## [Exercise goal]
Copy out the lines of the records verbatim, starting with the line containing "Question: Can you confirm if white" and continuing through the line containing "Question: Considering the relative sizes", both included.

## [Record set]
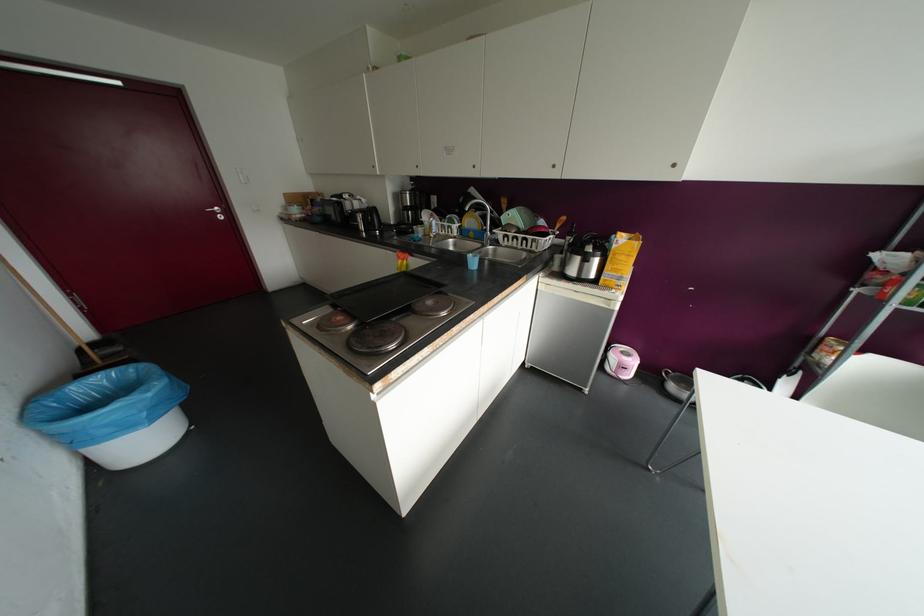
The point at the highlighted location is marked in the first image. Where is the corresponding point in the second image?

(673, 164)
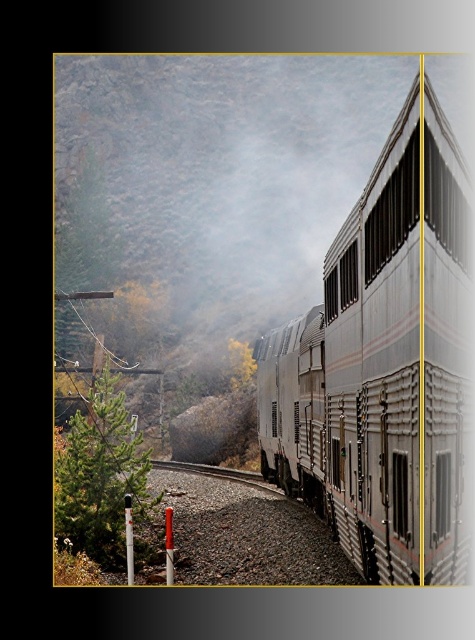
Question: Can you confirm if silver metallic train at center is positioned to the right of green matte tree at lower left?

Choices:
 (A) no
 (B) yes

Answer: (B)

Question: Is silver metallic train at center positioned behind green matte tree at lower left?

Choices:
 (A) no
 (B) yes

Answer: (A)

Question: Is silver metallic train at center below green matte tree at lower left?

Choices:
 (A) no
 (B) yes

Answer: (A)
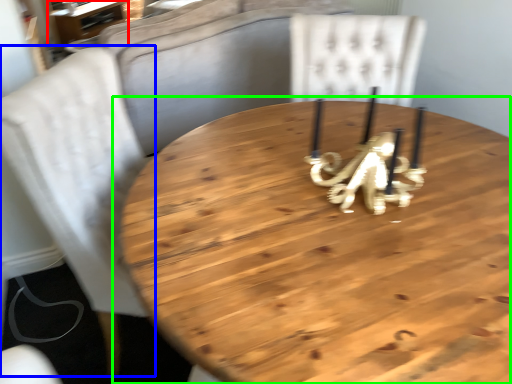
Question: Estimate the real-world distances between objects in this image. Which object is closer to table (highlighted by a red box), chair (highlighted by a blue box) or table (highlighted by a green box)?

Choices:
 (A) chair
 (B) table

Answer: (A)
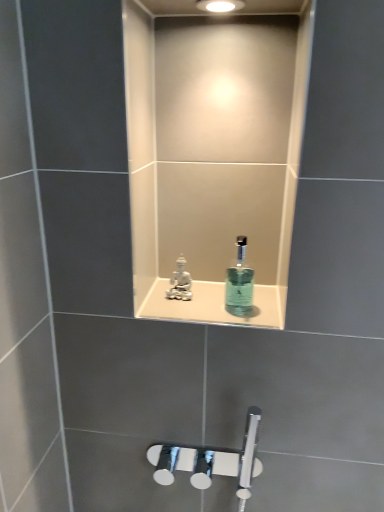
Question: Is white glossy statue at center taller or shorter than translucent glass mouthwash at center?

Choices:
 (A) short
 (B) tall

Answer: (A)

Question: Considering the relative positions of white glossy statue at center and translucent glass mouthwash at center in the image provided, is white glossy statue at center to the left or to the right of translucent glass mouthwash at center?

Choices:
 (A) left
 (B) right

Answer: (A)

Question: Which object is positioned farthest from the white porcelain figurine at center?

Choices:
 (A) translucent glass mouthwash at center
 (B) white glossy statue at center

Answer: (A)

Question: Estimate the real-world distances between objects in this image. Which object is closer to the white porcelain figurine at center?

Choices:
 (A) white glossy statue at center
 (B) translucent glass mouthwash at center

Answer: (A)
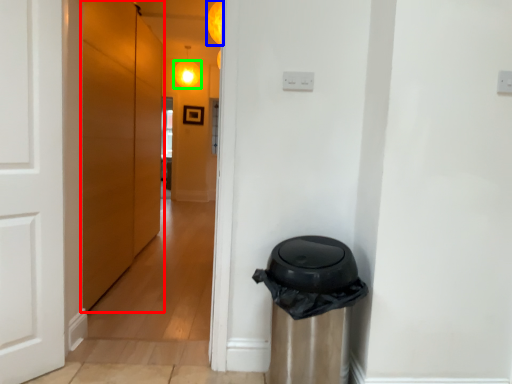
Question: Estimate the real-world distances between objects in this image. Which object is closer to door (highlighted by a red box), light (highlighted by a blue box) or light (highlighted by a green box)?

Choices:
 (A) light
 (B) light

Answer: (A)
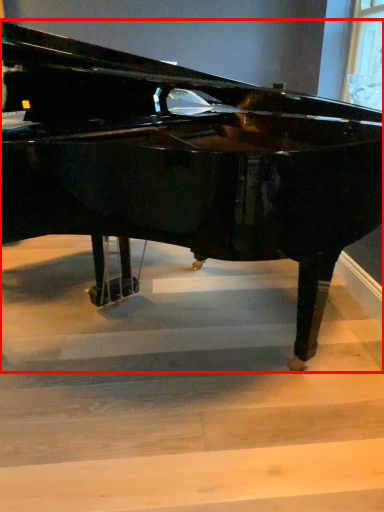
Question: From the image's perspective, what is the correct spatial relationship of piano (annotated by the red box) in relation to stairwell?

Choices:
 (A) above
 (B) below

Answer: (A)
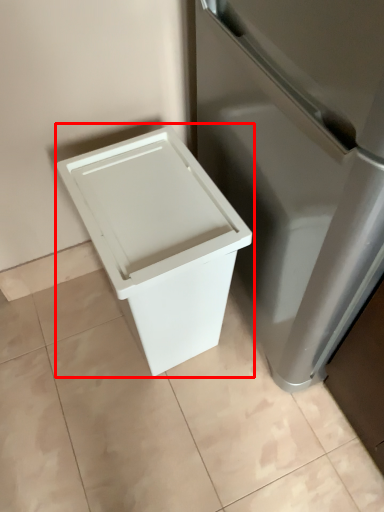
Question: From the image's perspective, what is the correct spatial relationship of waste container (annotated by the red box) in relation to tile?

Choices:
 (A) below
 (B) above

Answer: (B)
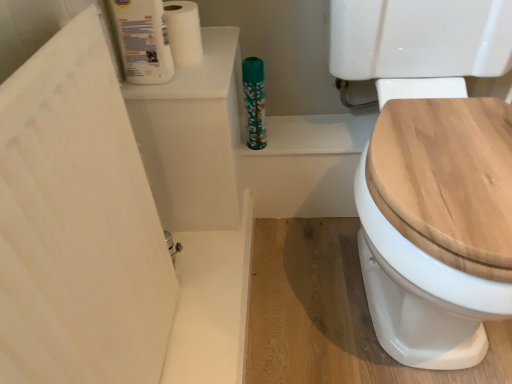
Question: Does white glossy toilet paper at upper left, the first toilet paper in the front-to-back sequence, have a larger size compared to wooden toilet seat at right?

Choices:
 (A) yes
 (B) no

Answer: (B)

Question: Does white glossy toilet paper at upper left, the first toilet paper in the front-to-back sequence, have a greater height compared to wooden toilet seat at right?

Choices:
 (A) yes
 (B) no

Answer: (B)

Question: Can you confirm if white glossy toilet paper at upper left, placed as the second toilet paper when sorted from back to front, is thinner than wooden toilet seat at right?

Choices:
 (A) yes
 (B) no

Answer: (A)

Question: Is the position of white glossy toilet paper at upper left, placed as the second toilet paper when sorted from back to front, less distant than that of wooden toilet seat at right?

Choices:
 (A) no
 (B) yes

Answer: (A)

Question: Considering the relative sizes of white glossy toilet paper at upper left, placed as the second toilet paper when sorted from back to front, and wooden toilet seat at right in the image provided, is white glossy toilet paper at upper left, placed as the second toilet paper when sorted from back to front, smaller than wooden toilet seat at right?

Choices:
 (A) yes
 (B) no

Answer: (A)

Question: Considering the positions of teal floral-patterned bottle at upper center and white matte toilet paper at upper left, positioned as the second toilet paper in front-to-back order, in the image, is teal floral-patterned bottle at upper center wider or thinner than white matte toilet paper at upper left, positioned as the second toilet paper in front-to-back order,?

Choices:
 (A) thin
 (B) wide

Answer: (A)

Question: In terms of height, does teal floral-patterned bottle at upper center look taller or shorter compared to white matte toilet paper at upper left, the first toilet paper in the back-to-front sequence?

Choices:
 (A) tall
 (B) short

Answer: (A)

Question: Do you think teal floral-patterned bottle at upper center is within white matte toilet paper at upper left, positioned as the second toilet paper in front-to-back order, or outside of it?

Choices:
 (A) inside
 (B) outside

Answer: (B)

Question: From a real-world perspective, is teal floral-patterned bottle at upper center physically located above or below white matte toilet paper at upper left, positioned as the second toilet paper in front-to-back order?

Choices:
 (A) above
 (B) below

Answer: (B)

Question: Is wooden toilet seat at right wider or thinner than white matte toilet paper at upper left, the first toilet paper in the back-to-front sequence?

Choices:
 (A) wide
 (B) thin

Answer: (A)

Question: From a real-world perspective, is wooden toilet seat at right physically located above or below white matte toilet paper at upper left, positioned as the second toilet paper in front-to-back order?

Choices:
 (A) below
 (B) above

Answer: (A)

Question: From their relative heights in the image, would you say wooden toilet seat at right is taller or shorter than white matte toilet paper at upper left, positioned as the second toilet paper in front-to-back order?

Choices:
 (A) tall
 (B) short

Answer: (A)

Question: Is wooden toilet seat at right to the left or to the right of white matte toilet paper at upper left, positioned as the second toilet paper in front-to-back order, in the image?

Choices:
 (A) right
 (B) left

Answer: (A)

Question: Looking at their shapes, would you say teal floral-patterned bottle at upper center is wider or thinner than white glossy toilet paper at upper left, placed as the second toilet paper when sorted from back to front?

Choices:
 (A) thin
 (B) wide

Answer: (A)

Question: Is teal floral-patterned bottle at upper center spatially inside white glossy toilet paper at upper left, the first toilet paper in the front-to-back sequence, or outside of it?

Choices:
 (A) outside
 (B) inside

Answer: (A)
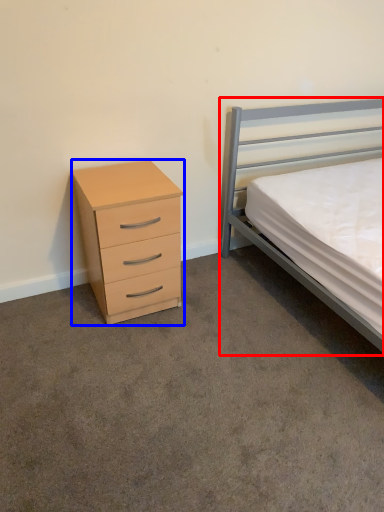
Question: Which object is further to the camera taking this photo, bed (highlighted by a red box) or chest of drawers (highlighted by a blue box)?

Choices:
 (A) bed
 (B) chest of drawers

Answer: (B)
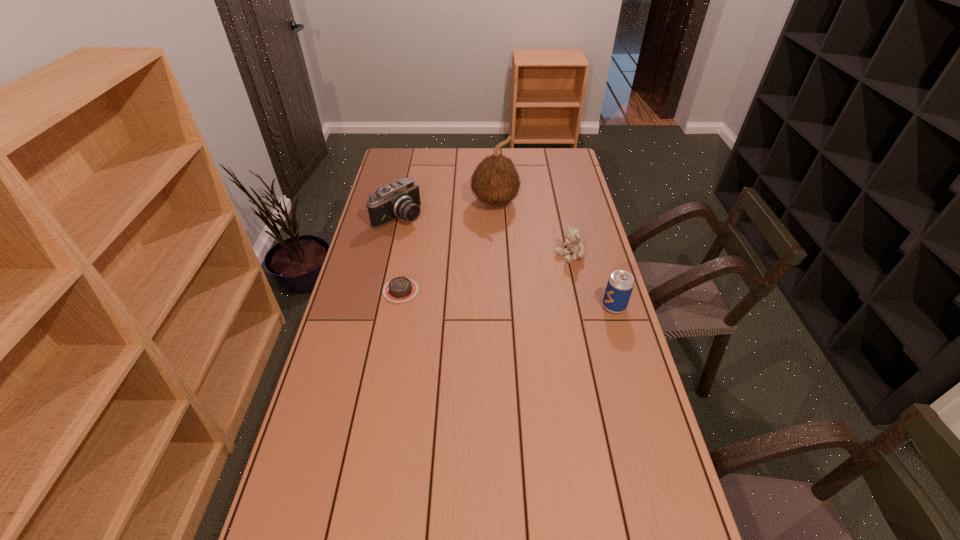
The height and width of the screenshot is (540, 960). What are the coordinates of `free point between the tallest object and the camera` in the screenshot? It's located at (446, 210).

At what (x,y) coordinates should I click in order to perform the action: click on free point between the third object from left to right and the teddy bear. Please return your answer as a coordinate pair (x, y). The image size is (960, 540). Looking at the image, I should click on click(533, 229).

Where is `unoccupied position between the camera and the chocolate cake`? The height and width of the screenshot is (540, 960). unoccupied position between the camera and the chocolate cake is located at coordinates (399, 253).

Where is `free space between the rightmost object and the shortest object`? The height and width of the screenshot is (540, 960). free space between the rightmost object and the shortest object is located at coordinates (508, 299).

Where is `blank region between the chocolate cake and the teddy bear`? blank region between the chocolate cake and the teddy bear is located at coordinates (486, 273).

Locate an element on the screen. Image resolution: width=960 pixels, height=540 pixels. empty space that is in between the camera and the rightmost object is located at coordinates (506, 261).

Where is `unoccupied position between the beer can and the chocolate cake`? The height and width of the screenshot is (540, 960). unoccupied position between the beer can and the chocolate cake is located at coordinates (508, 299).

The width and height of the screenshot is (960, 540). Identify the location of free space between the fourth object from left to right and the shortest object. (486, 273).

Where is `object that is the fourth closest to the tallest object`? This screenshot has height=540, width=960. object that is the fourth closest to the tallest object is located at coordinates pos(620,284).

Locate an element on the screen. Image resolution: width=960 pixels, height=540 pixels. the second closest object to the tallest object is located at coordinates (576, 247).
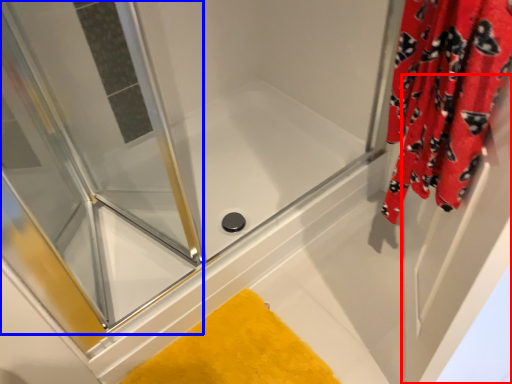
Question: Which point is closer to the camera, screen door (highlighted by a red box) or screen door (highlighted by a blue box)?

Choices:
 (A) screen door
 (B) screen door

Answer: (A)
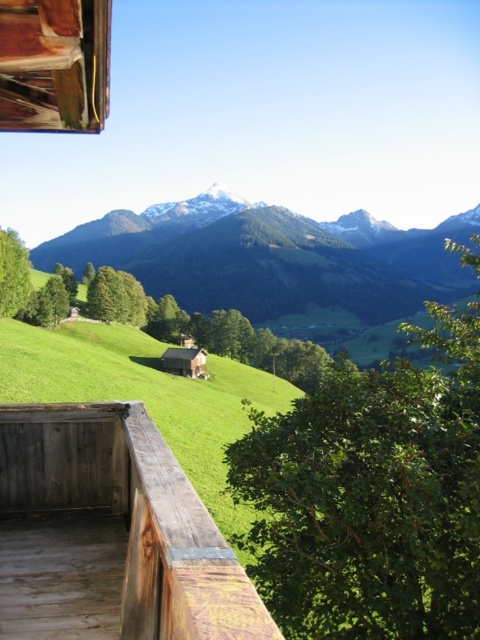
Question: Among these objects, which one is nearest to the camera?

Choices:
 (A) green grassy field at center
 (B) weathered wood deck at lower left

Answer: (B)

Question: Does weathered wood deck at lower left appear on the left side of green grassy field at center?

Choices:
 (A) yes
 (B) no

Answer: (A)

Question: Does weathered wood deck at lower left have a larger size compared to green grassy field at center?

Choices:
 (A) yes
 (B) no

Answer: (B)

Question: Which point is closer to the camera?

Choices:
 (A) (324, 268)
 (B) (179, 529)

Answer: (B)

Question: Which point is closer to the camera?

Choices:
 (A) (139, 456)
 (B) (325, 243)

Answer: (A)

Question: Is weathered wood deck at lower left closer to the viewer compared to green grassy field at center?

Choices:
 (A) no
 (B) yes

Answer: (B)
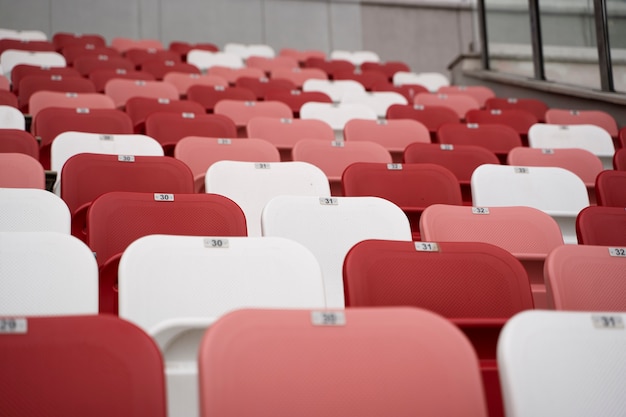
Image resolution: width=626 pixels, height=417 pixels. I want to click on seats in row 33, so click(x=602, y=217), click(x=535, y=193), click(x=449, y=158), click(x=399, y=129), click(x=331, y=111), click(x=297, y=97), click(x=268, y=85), click(x=244, y=70), click(x=223, y=59), click(x=203, y=45).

## [Result of this task]
Question: Can you confirm if white glossy toilet paper at upper left, placed as the second toilet paper when sorted from back to front, is thinner than wooden toilet seat at right?

Choices:
 (A) yes
 (B) no

Answer: (A)

Question: Is the position of white glossy toilet paper at upper left, placed as the second toilet paper when sorted from back to front, less distant than that of wooden toilet seat at right?

Choices:
 (A) no
 (B) yes

Answer: (A)

Question: Considering the relative sizes of white glossy toilet paper at upper left, placed as the second toilet paper when sorted from back to front, and wooden toilet seat at right in the image provided, is white glossy toilet paper at upper left, placed as the second toilet paper when sorted from back to front, smaller than wooden toilet seat at right?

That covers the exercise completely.